Exercise goal =>
Every line from the one with "R3: none -> 33k (3V3, REV2)" to the one with "SW1: switch (0V, IC5/RST)", including those two, is to be copied exactly; all other lines of the entries below are left out.

Extracted entries =>

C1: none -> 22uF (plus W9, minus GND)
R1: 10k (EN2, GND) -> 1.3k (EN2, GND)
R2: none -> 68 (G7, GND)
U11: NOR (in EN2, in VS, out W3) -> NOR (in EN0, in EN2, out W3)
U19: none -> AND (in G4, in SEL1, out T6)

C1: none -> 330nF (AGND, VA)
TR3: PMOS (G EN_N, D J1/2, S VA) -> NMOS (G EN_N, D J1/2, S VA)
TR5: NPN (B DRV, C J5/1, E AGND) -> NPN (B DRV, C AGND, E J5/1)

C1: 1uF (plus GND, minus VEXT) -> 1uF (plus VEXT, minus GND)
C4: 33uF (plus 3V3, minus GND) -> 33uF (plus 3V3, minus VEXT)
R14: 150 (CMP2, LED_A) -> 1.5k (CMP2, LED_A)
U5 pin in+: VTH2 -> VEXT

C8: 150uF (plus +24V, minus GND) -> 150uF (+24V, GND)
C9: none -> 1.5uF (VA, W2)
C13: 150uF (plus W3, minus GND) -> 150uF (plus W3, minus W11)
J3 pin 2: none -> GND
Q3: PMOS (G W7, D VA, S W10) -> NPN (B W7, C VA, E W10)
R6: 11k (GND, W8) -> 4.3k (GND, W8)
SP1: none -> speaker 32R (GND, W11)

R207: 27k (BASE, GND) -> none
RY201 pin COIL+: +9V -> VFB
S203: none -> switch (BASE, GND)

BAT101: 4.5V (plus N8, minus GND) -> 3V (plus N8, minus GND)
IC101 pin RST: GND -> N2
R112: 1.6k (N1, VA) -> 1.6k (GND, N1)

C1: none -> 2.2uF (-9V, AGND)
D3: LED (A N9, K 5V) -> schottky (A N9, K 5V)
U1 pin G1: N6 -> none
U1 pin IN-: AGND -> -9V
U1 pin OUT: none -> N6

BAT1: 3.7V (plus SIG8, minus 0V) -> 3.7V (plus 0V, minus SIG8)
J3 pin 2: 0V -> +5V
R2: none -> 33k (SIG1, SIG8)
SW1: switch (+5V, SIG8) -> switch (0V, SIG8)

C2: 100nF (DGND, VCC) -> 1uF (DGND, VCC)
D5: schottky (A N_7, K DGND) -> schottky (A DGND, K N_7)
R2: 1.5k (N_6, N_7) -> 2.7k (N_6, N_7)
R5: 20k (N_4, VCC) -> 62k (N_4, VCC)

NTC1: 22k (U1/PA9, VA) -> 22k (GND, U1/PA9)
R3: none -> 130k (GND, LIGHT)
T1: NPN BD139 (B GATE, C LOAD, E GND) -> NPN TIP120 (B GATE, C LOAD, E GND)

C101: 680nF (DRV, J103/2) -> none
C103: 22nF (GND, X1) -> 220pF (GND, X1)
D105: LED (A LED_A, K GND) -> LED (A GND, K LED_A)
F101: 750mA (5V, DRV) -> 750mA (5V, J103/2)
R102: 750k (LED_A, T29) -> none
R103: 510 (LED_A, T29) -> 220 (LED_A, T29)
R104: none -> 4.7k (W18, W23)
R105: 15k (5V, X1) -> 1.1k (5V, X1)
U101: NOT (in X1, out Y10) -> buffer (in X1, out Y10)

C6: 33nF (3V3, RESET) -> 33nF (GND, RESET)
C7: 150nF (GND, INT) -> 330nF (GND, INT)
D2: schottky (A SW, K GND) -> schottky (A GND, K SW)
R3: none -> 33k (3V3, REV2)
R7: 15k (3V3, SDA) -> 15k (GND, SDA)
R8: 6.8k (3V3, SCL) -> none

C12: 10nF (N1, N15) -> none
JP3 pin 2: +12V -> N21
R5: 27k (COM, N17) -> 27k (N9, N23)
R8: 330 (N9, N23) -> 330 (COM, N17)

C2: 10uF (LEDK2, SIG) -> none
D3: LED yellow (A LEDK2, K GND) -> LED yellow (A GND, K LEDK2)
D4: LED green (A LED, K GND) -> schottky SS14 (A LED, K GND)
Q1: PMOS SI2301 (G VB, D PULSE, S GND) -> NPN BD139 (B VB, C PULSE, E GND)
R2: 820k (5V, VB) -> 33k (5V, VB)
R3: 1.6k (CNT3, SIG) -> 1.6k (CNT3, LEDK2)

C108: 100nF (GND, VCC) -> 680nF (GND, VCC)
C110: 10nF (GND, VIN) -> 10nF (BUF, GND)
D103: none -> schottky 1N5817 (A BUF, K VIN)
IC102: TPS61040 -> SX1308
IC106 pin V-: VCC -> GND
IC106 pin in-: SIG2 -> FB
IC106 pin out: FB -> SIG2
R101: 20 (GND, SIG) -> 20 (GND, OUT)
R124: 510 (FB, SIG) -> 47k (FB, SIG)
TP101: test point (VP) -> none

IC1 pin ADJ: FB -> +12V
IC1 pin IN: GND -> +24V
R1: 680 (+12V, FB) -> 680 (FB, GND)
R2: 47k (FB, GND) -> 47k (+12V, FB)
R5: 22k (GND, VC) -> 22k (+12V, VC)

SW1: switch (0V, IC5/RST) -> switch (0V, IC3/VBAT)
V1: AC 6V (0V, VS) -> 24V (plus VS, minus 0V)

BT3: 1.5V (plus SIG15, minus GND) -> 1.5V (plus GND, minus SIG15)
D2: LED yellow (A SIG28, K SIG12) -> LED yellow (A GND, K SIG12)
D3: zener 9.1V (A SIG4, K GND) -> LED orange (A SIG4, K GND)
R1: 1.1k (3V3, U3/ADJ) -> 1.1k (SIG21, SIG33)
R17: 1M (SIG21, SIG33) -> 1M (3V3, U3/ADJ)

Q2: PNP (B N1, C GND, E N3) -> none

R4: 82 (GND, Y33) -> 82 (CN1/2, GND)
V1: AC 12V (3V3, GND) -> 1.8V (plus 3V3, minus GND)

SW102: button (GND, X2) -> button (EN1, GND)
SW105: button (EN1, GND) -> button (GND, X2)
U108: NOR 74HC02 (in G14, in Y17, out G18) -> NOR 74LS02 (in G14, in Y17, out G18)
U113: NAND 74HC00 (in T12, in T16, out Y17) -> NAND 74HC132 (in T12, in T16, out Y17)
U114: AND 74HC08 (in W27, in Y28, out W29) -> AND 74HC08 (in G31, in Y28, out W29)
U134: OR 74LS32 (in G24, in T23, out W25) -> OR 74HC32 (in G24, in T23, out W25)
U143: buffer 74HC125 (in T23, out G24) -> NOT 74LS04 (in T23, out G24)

Worked solution =>
R3: none -> 33k (3V3, REV2)
R7: 15k (3V3, SDA) -> 15k (GND, SDA)
R8: 6.8k (3V3, SCL) -> none

C12: 10nF (N1, N15) -> none
JP3 pin 2: +12V -> N21
R5: 27k (COM, N17) -> 27k (N9, N23)
R8: 330 (N9, N23) -> 330 (COM, N17)

C2: 10uF (LEDK2, SIG) -> none
D3: LED yellow (A LEDK2, K GND) -> LED yellow (A GND, K LEDK2)
D4: LED green (A LED, K GND) -> schottky SS14 (A LED, K GND)
Q1: PMOS SI2301 (G VB, D PULSE, S GND) -> NPN BD139 (B VB, C PULSE, E GND)
R2: 820k (5V, VB) -> 33k (5V, VB)
R3: 1.6k (CNT3, SIG) -> 1.6k (CNT3, LEDK2)

C108: 100nF (GND, VCC) -> 680nF (GND, VCC)
C110: 10nF (GND, VIN) -> 10nF (BUF, GND)
D103: none -> schottky 1N5817 (A BUF, K VIN)
IC102: TPS61040 -> SX1308
IC106 pin V-: VCC -> GND
IC106 pin in-: SIG2 -> FB
IC106 pin out: FB -> SIG2
R101: 20 (GND, SIG) -> 20 (GND, OUT)
R124: 510 (FB, SIG) -> 47k (FB, SIG)
TP101: test point (VP) -> none

IC1 pin ADJ: FB -> +12V
IC1 pin IN: GND -> +24V
R1: 680 (+12V, FB) -> 680 (FB, GND)
R2: 47k (FB, GND) -> 47k (+12V, FB)
R5: 22k (GND, VC) -> 22k (+12V, VC)

SW1: switch (0V, IC5/RST) -> switch (0V, IC3/VBAT)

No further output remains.